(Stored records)
== Segment start ==

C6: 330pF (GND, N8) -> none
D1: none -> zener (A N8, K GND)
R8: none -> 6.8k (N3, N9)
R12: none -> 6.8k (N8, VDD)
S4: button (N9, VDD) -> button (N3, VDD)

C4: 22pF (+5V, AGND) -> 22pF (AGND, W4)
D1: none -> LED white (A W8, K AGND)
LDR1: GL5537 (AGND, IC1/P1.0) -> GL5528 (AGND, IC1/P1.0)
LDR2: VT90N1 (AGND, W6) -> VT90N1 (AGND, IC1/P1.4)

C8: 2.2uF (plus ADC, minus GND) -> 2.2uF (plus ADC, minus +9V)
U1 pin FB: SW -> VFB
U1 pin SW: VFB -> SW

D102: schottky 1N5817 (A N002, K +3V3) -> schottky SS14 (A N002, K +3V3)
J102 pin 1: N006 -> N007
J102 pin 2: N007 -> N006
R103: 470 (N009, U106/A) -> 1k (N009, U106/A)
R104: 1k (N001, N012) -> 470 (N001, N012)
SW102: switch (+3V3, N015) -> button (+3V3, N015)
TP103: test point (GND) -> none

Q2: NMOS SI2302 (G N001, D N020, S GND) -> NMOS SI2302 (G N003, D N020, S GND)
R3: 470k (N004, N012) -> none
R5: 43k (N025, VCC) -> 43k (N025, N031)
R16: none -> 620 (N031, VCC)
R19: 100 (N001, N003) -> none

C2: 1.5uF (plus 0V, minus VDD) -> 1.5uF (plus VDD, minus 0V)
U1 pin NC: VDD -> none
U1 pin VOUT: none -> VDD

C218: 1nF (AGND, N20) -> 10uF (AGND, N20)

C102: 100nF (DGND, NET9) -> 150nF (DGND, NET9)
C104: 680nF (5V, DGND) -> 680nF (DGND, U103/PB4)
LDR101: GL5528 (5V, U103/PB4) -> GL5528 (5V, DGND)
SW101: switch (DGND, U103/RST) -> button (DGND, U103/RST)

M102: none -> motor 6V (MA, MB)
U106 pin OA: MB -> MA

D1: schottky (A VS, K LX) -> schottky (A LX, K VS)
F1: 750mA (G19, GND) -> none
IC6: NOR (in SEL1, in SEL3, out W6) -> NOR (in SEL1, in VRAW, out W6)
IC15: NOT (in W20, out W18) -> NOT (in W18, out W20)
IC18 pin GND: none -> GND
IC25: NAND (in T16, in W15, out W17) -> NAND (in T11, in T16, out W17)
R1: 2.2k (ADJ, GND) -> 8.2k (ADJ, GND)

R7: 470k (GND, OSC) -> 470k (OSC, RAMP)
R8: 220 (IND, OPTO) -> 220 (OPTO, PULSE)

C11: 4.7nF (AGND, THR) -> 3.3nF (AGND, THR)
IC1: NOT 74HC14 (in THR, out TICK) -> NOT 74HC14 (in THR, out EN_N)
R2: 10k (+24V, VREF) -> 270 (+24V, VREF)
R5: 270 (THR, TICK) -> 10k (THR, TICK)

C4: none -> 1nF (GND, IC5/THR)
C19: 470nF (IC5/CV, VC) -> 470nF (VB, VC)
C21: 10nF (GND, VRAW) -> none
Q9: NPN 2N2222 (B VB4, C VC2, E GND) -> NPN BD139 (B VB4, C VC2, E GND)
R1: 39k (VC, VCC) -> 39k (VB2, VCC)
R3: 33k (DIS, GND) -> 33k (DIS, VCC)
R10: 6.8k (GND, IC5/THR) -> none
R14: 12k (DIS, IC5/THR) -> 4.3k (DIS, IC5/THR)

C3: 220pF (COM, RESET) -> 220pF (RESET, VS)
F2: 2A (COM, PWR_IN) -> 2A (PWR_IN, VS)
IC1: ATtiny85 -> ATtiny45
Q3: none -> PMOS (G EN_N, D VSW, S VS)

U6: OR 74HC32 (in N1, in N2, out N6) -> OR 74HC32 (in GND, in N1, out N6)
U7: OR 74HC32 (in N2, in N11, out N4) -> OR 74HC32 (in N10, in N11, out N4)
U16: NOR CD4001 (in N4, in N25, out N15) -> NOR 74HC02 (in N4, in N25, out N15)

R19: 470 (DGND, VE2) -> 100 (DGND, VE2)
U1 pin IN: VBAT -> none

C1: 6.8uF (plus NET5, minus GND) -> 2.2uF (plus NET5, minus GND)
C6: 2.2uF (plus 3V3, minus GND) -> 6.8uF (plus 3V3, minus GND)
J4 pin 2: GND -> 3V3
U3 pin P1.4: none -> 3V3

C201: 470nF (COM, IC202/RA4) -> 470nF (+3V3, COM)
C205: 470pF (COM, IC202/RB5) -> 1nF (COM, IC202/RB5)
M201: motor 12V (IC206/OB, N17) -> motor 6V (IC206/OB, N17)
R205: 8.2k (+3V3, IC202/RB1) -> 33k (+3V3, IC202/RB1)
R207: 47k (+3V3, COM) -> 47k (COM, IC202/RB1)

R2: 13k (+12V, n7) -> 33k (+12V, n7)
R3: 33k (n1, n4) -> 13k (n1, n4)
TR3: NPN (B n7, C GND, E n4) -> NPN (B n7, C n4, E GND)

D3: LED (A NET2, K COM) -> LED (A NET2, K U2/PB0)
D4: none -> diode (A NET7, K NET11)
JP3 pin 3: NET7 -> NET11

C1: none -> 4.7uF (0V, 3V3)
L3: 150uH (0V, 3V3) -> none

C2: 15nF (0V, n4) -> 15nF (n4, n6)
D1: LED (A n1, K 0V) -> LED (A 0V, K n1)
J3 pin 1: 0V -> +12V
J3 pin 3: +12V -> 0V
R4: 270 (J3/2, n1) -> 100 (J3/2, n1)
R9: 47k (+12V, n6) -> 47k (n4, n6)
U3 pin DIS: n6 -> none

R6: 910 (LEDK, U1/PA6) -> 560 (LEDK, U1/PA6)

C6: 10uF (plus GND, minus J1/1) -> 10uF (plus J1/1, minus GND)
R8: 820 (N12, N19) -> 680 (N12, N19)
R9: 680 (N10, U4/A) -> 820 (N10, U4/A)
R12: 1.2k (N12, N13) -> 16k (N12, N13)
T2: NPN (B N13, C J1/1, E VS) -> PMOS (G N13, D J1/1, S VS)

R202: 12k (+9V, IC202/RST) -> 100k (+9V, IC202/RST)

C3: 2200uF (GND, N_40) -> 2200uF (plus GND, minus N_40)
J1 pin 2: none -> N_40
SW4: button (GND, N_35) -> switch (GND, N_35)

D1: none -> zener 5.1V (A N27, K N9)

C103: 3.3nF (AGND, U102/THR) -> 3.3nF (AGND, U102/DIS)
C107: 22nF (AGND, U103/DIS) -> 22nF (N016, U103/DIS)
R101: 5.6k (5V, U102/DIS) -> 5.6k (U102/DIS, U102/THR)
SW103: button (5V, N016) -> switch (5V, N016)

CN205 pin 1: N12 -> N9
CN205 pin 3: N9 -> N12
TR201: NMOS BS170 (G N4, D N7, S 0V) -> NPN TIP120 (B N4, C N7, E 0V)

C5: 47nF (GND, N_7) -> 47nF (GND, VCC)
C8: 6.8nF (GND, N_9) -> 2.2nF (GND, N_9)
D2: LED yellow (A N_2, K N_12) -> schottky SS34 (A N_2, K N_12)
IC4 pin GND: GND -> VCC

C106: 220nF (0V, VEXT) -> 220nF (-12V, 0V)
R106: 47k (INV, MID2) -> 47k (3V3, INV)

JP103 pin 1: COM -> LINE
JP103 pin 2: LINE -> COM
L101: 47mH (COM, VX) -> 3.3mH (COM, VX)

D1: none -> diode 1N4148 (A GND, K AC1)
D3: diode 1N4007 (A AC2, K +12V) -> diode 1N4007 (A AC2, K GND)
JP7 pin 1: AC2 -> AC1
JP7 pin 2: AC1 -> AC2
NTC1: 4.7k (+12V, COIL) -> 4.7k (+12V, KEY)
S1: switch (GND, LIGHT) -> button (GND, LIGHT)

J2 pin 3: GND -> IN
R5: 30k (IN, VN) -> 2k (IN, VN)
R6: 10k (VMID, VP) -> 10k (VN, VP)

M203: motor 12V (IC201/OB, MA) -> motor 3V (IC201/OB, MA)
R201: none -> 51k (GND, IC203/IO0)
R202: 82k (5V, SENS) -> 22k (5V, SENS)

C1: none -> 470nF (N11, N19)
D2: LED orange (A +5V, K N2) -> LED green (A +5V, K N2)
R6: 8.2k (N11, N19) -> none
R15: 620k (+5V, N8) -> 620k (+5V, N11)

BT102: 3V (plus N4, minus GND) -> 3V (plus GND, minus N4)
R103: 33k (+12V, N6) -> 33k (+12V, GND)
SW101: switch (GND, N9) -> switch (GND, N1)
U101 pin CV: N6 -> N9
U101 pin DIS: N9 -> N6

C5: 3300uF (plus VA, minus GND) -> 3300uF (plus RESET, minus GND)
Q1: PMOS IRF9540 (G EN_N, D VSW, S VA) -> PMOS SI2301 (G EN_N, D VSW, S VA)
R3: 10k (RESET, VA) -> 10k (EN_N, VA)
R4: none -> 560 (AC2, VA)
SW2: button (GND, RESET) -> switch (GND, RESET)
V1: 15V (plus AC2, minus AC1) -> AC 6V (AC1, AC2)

== Segment end ==

Problem to work on: Go through the data and count every line where the word "AGND" appears. Give only that count.

Result: 8